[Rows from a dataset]

·····

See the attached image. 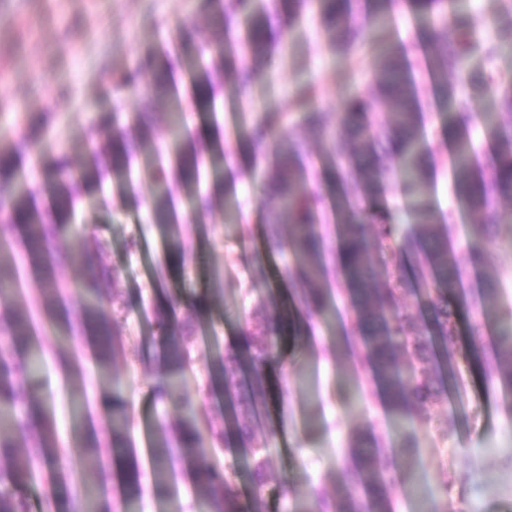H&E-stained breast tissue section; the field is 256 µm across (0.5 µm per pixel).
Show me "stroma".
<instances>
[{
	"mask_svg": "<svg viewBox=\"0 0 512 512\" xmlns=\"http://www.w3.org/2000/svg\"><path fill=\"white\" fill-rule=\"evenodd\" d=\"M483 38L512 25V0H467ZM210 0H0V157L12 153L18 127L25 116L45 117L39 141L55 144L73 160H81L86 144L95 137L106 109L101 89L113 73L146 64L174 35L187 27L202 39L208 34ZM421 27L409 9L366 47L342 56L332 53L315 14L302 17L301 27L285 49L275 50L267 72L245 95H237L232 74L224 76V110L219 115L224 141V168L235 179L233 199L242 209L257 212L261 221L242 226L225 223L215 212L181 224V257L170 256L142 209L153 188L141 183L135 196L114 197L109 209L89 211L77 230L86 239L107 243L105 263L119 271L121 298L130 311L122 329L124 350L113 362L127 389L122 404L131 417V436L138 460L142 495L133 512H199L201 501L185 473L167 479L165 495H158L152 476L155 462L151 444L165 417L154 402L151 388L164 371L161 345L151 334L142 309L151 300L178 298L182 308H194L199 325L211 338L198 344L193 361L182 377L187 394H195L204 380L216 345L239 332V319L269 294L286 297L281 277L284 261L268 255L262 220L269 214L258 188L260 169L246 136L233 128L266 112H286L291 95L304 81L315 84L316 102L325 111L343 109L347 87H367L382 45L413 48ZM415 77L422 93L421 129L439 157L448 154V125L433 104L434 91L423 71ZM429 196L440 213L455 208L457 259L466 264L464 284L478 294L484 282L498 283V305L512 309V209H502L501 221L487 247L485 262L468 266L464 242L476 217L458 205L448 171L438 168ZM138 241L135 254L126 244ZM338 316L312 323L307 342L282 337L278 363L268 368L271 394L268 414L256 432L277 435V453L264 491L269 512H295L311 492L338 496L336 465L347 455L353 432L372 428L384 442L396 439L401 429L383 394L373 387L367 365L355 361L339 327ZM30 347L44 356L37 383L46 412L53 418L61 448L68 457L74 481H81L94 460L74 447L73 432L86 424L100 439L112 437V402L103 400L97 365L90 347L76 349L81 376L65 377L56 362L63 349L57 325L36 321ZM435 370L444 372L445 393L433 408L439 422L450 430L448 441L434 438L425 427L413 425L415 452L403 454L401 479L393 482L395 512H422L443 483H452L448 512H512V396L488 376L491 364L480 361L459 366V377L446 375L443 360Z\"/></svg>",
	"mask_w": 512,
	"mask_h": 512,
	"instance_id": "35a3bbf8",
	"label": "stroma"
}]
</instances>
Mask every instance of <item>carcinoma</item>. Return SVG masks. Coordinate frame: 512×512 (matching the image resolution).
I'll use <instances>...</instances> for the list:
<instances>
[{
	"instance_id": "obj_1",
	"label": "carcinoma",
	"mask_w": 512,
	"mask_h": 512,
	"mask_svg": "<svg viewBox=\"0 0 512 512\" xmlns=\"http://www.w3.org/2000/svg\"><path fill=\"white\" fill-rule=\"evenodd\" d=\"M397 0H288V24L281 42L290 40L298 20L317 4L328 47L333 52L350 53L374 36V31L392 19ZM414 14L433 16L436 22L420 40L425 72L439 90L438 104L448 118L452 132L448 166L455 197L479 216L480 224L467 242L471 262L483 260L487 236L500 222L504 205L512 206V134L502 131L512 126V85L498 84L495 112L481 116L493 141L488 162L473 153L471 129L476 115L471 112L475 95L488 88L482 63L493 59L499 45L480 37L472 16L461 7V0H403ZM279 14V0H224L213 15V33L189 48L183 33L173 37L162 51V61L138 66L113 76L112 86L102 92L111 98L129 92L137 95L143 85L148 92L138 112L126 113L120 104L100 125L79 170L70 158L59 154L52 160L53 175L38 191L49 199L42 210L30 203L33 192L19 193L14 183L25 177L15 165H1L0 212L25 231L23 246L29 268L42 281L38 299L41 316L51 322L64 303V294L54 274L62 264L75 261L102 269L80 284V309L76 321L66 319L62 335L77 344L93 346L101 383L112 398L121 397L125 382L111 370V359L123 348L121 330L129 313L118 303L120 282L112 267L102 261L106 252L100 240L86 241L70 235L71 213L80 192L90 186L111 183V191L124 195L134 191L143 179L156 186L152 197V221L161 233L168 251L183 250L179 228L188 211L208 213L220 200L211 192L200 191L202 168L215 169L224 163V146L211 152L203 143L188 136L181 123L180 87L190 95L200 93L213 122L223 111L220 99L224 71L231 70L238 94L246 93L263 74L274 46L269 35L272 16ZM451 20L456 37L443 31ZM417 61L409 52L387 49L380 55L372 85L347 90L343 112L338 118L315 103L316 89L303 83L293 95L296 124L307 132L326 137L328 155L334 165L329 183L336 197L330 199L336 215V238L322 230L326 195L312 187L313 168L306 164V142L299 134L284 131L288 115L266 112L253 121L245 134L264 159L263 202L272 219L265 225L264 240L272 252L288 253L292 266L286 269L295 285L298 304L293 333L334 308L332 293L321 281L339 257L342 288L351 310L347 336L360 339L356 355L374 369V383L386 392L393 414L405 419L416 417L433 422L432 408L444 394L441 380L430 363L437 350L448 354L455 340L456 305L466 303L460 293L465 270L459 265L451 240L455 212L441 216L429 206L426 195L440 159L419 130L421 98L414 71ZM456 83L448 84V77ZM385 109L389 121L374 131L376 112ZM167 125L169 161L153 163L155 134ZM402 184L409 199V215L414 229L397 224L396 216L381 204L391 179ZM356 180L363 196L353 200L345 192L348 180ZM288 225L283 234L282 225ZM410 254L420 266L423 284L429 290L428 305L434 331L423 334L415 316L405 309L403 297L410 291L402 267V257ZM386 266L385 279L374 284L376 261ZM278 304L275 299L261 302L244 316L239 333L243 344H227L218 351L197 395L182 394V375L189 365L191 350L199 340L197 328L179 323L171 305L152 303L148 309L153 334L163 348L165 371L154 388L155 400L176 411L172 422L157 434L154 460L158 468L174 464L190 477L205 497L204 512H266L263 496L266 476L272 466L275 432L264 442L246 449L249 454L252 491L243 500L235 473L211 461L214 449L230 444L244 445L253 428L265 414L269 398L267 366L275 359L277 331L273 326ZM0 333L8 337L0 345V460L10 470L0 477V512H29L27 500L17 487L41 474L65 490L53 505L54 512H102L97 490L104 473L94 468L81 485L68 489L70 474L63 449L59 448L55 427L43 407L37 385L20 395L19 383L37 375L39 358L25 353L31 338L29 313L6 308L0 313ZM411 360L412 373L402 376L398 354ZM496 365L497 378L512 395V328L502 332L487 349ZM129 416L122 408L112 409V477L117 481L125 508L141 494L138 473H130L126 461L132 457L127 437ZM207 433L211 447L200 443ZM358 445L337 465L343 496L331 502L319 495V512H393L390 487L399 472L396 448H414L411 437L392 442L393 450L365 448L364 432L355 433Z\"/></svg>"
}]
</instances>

·····

§ **DIRECTIONS FOR THIS TASK**
From the data, pick out every line that includes "carcinoma".

§ **COMPLETE RESPONSE**
Mask every instance of <item>carcinoma</item>. Return SVG masks. Coordinate frame: 512×512 (matching the image resolution).
	"label": "carcinoma",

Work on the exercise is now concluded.